───── MATERIAL SHOWN ─────

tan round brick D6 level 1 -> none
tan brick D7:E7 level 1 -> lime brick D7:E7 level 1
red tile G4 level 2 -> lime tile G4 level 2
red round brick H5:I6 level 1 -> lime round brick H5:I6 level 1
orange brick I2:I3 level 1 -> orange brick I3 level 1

─────

THE PROBLEM
The expected response is the full data, reproduced exactly.

SOLUTION FOR THIS EXERCISE
tan round brick D6 level 1 -> none
tan brick D7:E7 level 1 -> lime brick D7:E7 level 1
red tile G4 level 2 -> lime tile G4 level 2
red round brick H5:I6 level 1 -> lime round brick H5:I6 level 1
orange brick I2:I3 level 1 -> orange brick I3 level 1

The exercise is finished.